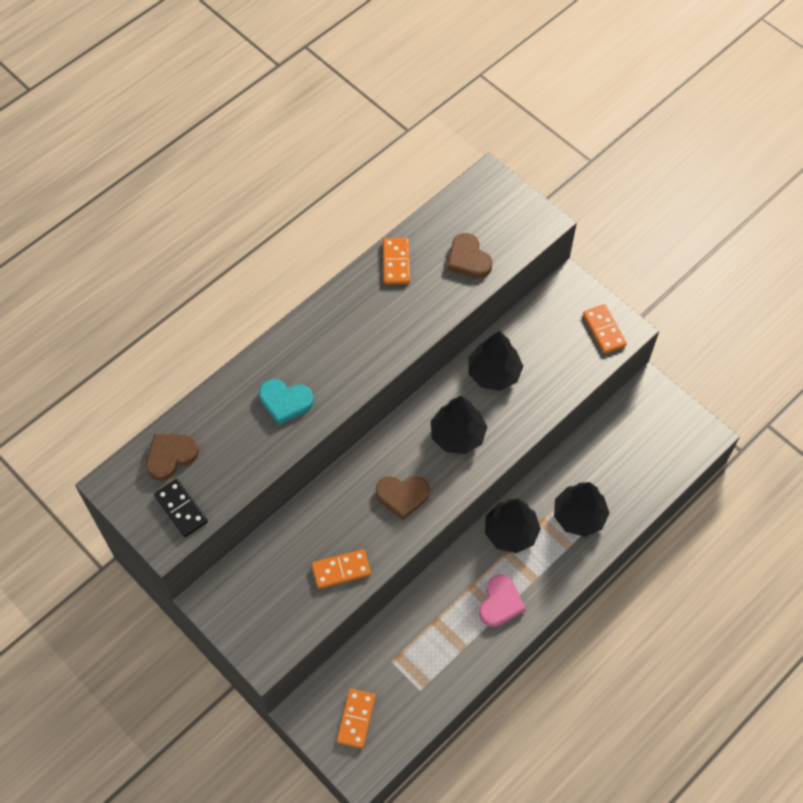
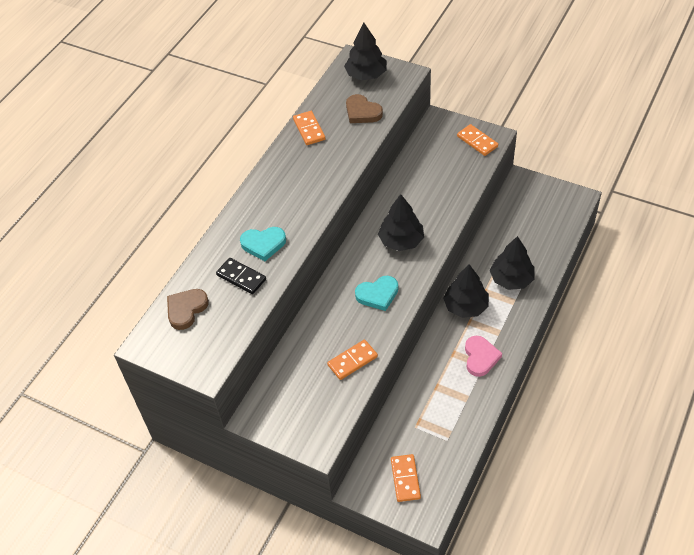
camera: 15 degrees left, 10 degrees down
(181, 509) = (210, 343): black domino -> black domino (241, 277)
(402, 496) = (378, 294): brown heart -> turquoise heart
(494, 373) = (409, 192): black tree -> black tree (366, 75)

◆ Exercise prompt: Please print all the lines above exactly as given and leave out every picture.

◆ Response to the task:
camera: 15 degrees left, 10 degrees down
(181, 509) = (210, 343): black domino -> black domino (241, 277)
(402, 496) = (378, 294): brown heart -> turquoise heart
(494, 373) = (409, 192): black tree -> black tree (366, 75)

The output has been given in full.